◆ Do this ◆
Could you retype the rows below word for word, starting at the first one and going on through the line with "Question: Which of", while leaving the pictures out of your answer?

◆ Supplied records ◆
══════

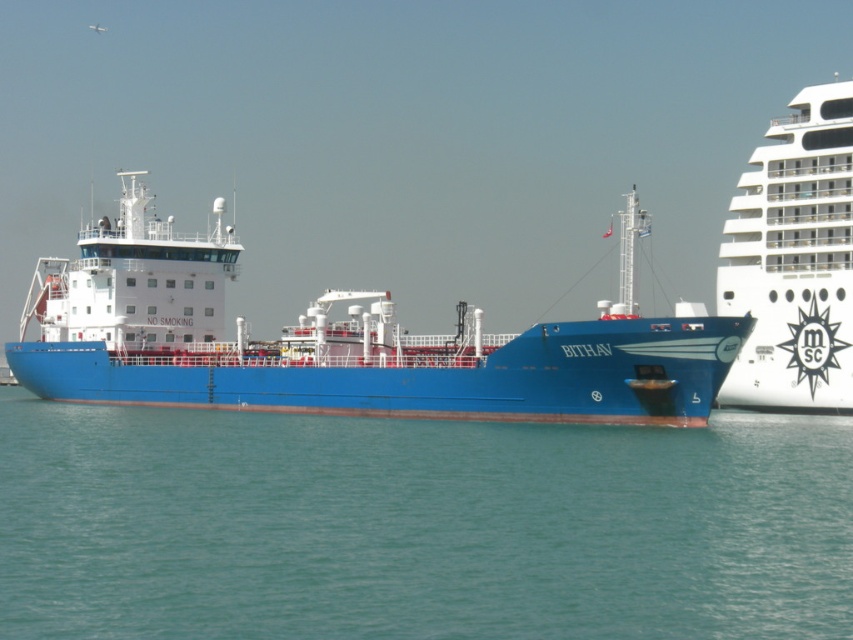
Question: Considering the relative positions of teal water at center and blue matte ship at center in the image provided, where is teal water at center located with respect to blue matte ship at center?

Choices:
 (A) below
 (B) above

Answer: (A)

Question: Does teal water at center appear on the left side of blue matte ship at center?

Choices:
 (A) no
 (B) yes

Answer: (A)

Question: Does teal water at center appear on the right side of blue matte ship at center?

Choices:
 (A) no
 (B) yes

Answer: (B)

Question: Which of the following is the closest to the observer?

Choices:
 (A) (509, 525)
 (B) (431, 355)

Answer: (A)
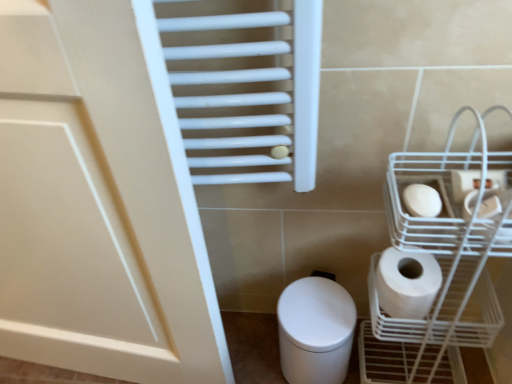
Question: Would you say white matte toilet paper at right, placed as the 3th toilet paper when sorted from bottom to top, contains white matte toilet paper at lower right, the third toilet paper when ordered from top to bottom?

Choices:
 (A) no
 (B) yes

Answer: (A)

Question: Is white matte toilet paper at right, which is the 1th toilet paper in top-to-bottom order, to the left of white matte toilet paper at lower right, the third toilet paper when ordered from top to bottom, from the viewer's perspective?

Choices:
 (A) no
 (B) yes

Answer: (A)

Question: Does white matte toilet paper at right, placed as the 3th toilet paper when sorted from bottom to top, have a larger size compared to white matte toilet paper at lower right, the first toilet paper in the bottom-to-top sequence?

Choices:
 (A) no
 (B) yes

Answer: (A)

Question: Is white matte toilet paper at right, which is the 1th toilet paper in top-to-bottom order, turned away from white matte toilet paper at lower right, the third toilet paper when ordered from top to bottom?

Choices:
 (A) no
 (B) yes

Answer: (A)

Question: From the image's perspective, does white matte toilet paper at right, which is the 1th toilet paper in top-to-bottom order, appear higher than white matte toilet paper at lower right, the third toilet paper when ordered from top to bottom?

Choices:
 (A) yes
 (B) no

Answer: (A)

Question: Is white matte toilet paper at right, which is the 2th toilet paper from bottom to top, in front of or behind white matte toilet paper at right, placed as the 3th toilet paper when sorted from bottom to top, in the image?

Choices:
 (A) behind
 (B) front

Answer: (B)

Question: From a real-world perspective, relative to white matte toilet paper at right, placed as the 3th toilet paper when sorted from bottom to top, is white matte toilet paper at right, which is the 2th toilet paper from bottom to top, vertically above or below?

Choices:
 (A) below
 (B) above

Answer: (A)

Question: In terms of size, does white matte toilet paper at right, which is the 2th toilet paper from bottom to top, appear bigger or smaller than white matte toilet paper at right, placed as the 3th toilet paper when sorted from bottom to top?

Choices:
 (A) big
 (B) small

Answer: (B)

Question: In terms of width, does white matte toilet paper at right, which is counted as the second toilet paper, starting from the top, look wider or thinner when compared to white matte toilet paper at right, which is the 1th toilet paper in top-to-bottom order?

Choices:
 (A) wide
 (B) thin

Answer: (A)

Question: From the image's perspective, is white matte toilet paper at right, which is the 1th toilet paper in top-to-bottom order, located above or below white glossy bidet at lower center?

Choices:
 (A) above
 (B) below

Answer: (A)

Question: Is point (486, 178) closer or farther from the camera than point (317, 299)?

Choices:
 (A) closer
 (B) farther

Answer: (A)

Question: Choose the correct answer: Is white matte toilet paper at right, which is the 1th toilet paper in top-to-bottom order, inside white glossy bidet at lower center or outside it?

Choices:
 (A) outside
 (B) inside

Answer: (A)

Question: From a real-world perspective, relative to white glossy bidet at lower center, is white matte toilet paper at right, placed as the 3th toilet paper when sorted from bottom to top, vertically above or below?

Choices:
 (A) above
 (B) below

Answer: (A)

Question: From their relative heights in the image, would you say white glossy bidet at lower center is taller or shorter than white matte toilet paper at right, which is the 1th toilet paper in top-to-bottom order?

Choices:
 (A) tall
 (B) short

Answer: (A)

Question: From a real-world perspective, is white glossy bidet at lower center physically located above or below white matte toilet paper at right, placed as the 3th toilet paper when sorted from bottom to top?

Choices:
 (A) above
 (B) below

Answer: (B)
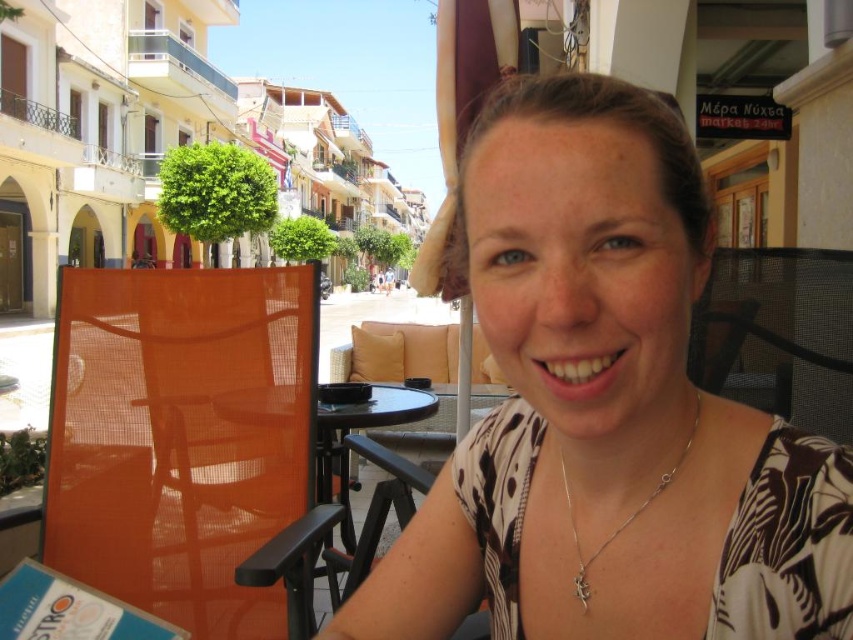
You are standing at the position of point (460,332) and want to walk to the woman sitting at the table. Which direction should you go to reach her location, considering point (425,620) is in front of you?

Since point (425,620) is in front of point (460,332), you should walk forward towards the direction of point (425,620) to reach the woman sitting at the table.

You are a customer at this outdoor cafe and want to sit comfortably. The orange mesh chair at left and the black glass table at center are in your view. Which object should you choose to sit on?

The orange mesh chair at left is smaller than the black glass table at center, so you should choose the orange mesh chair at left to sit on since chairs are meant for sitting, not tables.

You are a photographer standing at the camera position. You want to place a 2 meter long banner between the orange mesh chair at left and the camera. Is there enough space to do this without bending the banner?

══════

◆ Reply ◆
Question: Considering the relative positions of teal water at center and blue matte ship at center in the image provided, where is teal water at center located with respect to blue matte ship at center?

Choices:
 (A) below
 (B) above

Answer: (A)

Question: Does teal water at center appear on the left side of blue matte ship at center?

Choices:
 (A) no
 (B) yes

Answer: (A)

Question: Does teal water at center appear on the right side of blue matte ship at center?

Choices:
 (A) no
 (B) yes

Answer: (B)

Question: Which of the following is the closest to the observer?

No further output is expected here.